Work to complete: Write out again, exactly, the lines below starting at the one with "(456, 616) = (341, 396): none -> yellow gift" and ending at the one with "(642, 250) = (367, 154): none -> orange pawn".

Material shown:
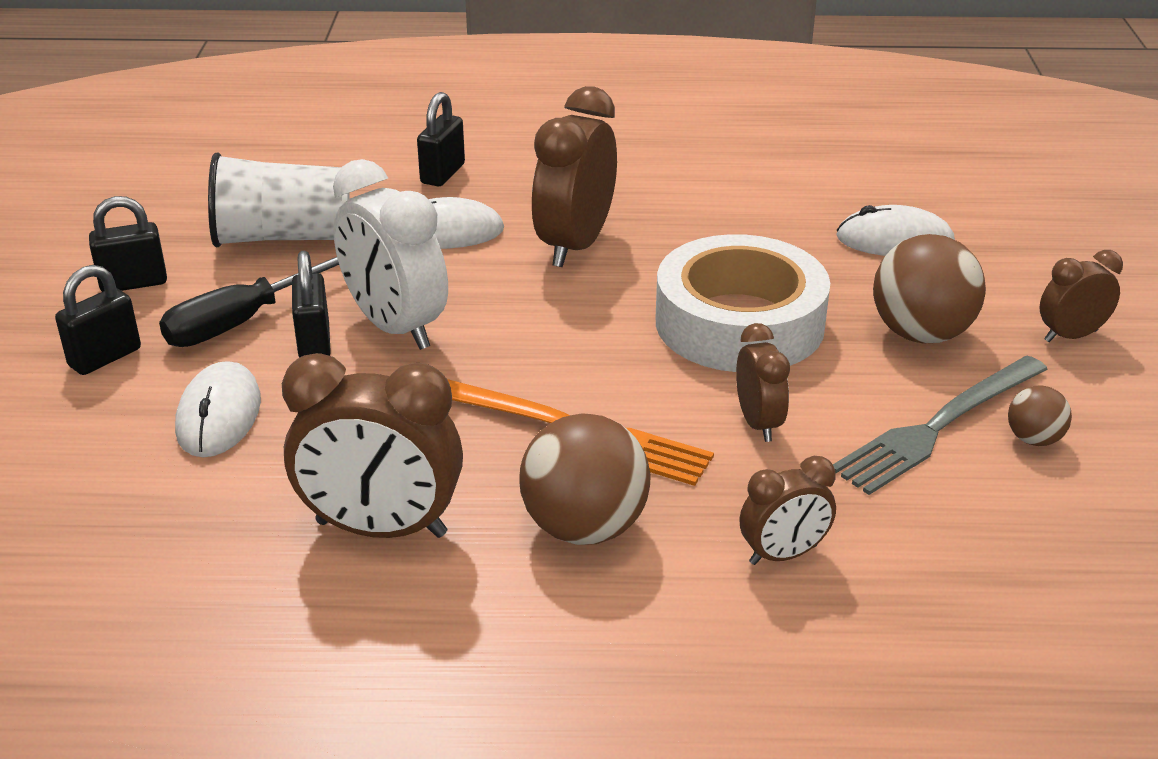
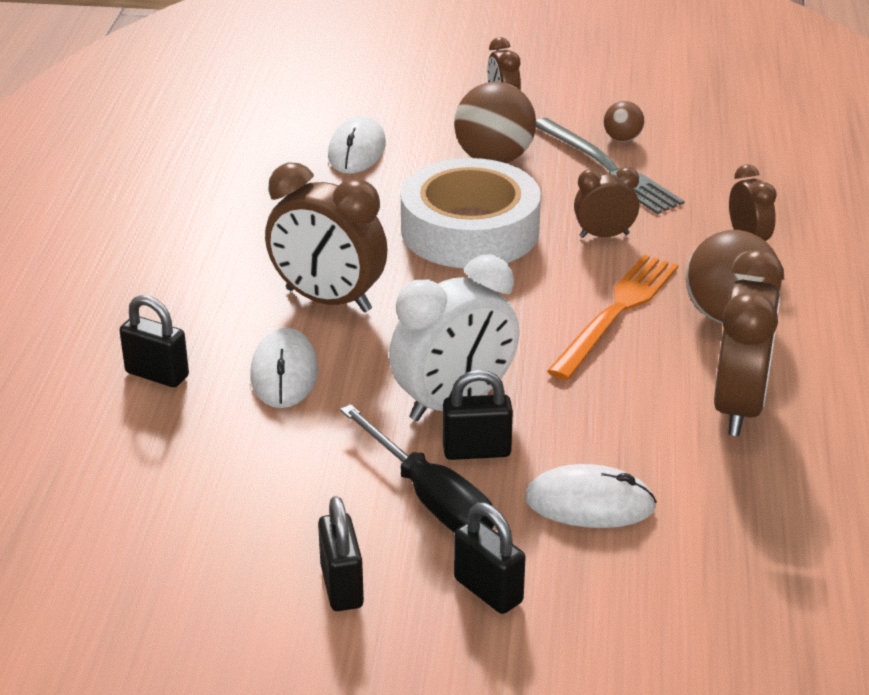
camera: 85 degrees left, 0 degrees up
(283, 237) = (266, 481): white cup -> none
--
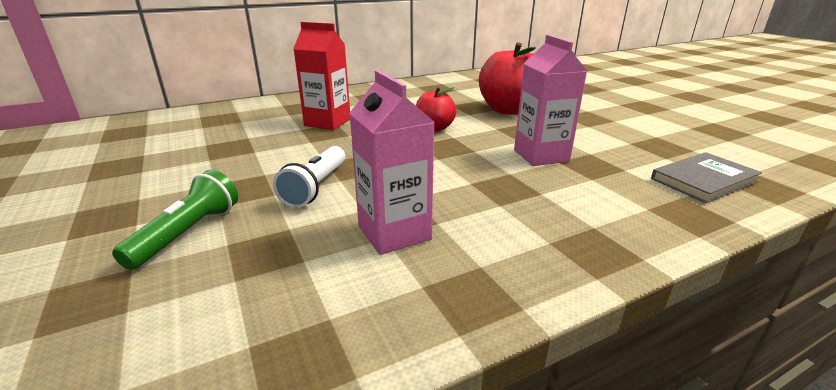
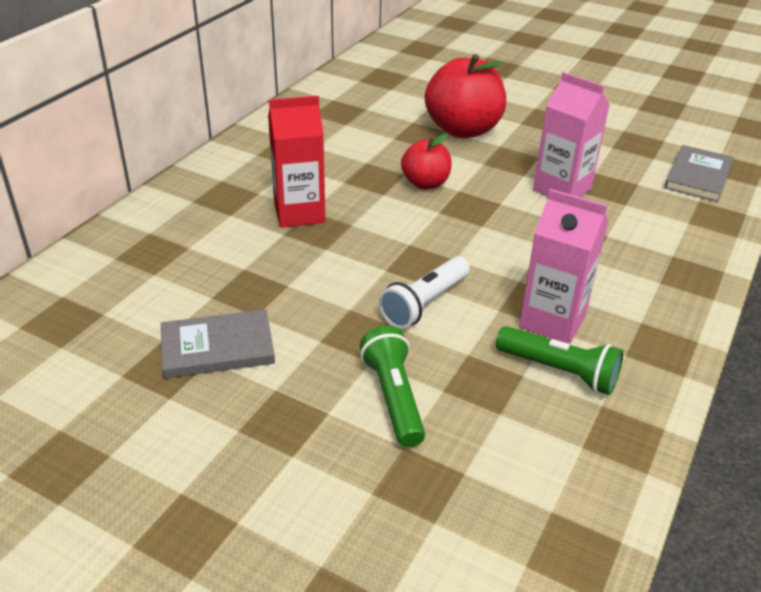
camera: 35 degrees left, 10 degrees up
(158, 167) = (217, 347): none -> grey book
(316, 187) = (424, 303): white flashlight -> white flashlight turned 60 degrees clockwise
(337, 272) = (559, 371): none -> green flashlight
...
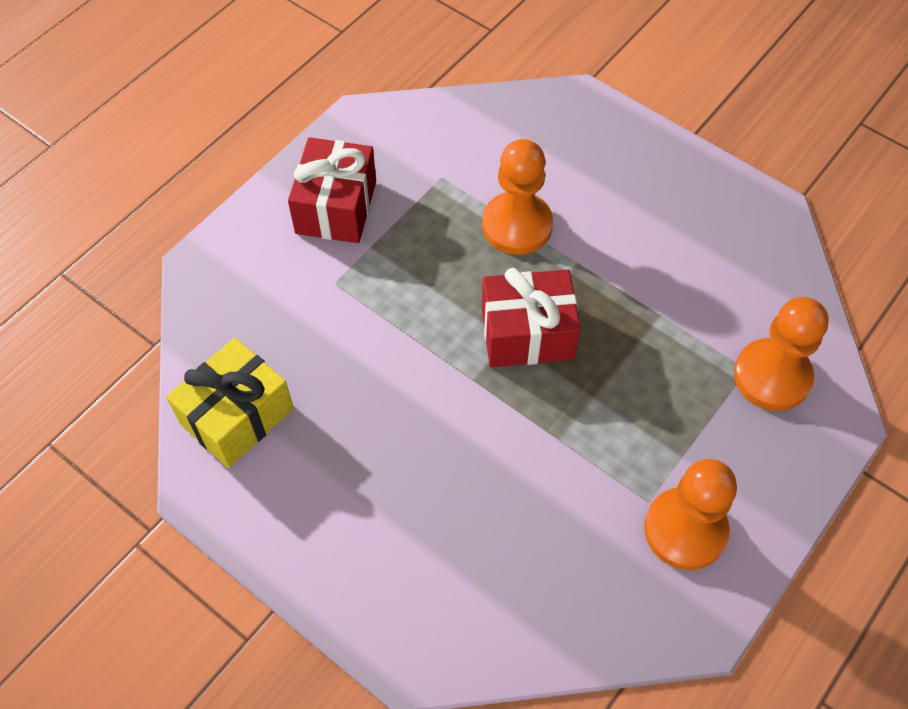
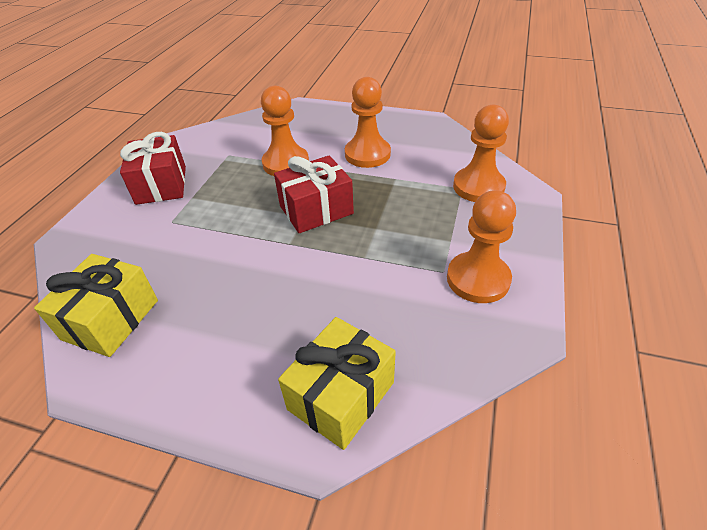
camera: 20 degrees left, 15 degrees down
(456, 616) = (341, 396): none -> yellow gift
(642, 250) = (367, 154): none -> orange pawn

Exercise output:
(456, 616) = (341, 396): none -> yellow gift
(642, 250) = (367, 154): none -> orange pawn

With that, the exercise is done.